** What is expected **
From the data below, repeat exactly the lines from the line with "new: orange farido" to the line with "first_place: [809, 328]", both included.
** Task data follows **
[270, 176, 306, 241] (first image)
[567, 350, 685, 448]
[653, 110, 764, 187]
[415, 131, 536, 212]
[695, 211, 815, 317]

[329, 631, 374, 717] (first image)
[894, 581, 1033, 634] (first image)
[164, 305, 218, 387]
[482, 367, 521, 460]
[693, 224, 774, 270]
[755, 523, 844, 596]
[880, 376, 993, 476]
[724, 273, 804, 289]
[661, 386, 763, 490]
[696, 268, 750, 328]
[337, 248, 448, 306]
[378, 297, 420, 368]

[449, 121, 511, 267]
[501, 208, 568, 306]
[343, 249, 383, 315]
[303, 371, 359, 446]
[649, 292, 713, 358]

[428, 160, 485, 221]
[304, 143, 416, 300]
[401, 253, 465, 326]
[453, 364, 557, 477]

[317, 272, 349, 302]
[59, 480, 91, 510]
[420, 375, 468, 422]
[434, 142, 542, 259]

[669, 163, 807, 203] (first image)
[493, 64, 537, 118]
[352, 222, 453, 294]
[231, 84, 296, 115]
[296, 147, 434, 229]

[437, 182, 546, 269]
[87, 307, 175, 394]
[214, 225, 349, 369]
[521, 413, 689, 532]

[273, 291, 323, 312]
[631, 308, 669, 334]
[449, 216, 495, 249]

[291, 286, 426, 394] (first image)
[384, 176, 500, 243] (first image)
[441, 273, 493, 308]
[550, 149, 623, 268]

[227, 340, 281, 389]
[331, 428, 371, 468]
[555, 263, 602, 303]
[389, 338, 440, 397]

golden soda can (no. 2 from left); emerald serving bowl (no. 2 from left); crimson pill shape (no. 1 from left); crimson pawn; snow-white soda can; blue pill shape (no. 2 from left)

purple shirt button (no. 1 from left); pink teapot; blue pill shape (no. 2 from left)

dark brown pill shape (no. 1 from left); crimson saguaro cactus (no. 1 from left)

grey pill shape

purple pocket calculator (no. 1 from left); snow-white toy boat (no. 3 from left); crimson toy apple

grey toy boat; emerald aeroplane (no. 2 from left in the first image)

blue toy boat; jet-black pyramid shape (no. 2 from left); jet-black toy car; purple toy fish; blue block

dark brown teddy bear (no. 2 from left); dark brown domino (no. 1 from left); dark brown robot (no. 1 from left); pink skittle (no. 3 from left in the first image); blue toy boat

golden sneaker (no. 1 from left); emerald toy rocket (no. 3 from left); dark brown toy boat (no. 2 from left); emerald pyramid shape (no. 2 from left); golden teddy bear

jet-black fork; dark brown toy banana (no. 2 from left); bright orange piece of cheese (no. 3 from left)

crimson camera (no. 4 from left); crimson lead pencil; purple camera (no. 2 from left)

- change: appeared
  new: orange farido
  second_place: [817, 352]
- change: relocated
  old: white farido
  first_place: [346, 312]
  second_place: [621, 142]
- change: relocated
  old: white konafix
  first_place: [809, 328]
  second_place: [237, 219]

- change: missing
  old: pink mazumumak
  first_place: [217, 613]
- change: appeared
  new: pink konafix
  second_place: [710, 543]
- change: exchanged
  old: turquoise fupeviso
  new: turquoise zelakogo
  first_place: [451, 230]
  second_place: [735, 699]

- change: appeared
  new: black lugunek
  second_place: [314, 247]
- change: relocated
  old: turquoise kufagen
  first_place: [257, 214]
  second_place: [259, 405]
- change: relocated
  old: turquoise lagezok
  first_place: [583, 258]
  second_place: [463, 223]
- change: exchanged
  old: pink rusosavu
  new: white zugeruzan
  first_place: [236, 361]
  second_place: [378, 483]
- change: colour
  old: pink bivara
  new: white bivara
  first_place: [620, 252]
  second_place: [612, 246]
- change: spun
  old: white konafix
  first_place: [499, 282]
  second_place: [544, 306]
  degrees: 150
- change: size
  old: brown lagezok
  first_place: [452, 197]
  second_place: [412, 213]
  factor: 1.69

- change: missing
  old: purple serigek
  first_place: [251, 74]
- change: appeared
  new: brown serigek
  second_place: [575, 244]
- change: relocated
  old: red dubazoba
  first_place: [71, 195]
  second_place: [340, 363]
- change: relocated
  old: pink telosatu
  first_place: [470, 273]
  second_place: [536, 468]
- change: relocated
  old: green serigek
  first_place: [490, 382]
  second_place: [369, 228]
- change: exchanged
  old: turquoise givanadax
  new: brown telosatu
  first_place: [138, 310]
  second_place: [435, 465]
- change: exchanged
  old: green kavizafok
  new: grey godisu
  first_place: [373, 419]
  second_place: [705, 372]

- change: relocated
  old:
** End of Task data **
** Exercise answer **
  new: orange farido
  second_place: [817, 352]
- change: relocated
  old: white farido
  first_place: [346, 312]
  second_place: [621, 142]
- change: relocated
  old: white konafix
  first_place: [809, 328]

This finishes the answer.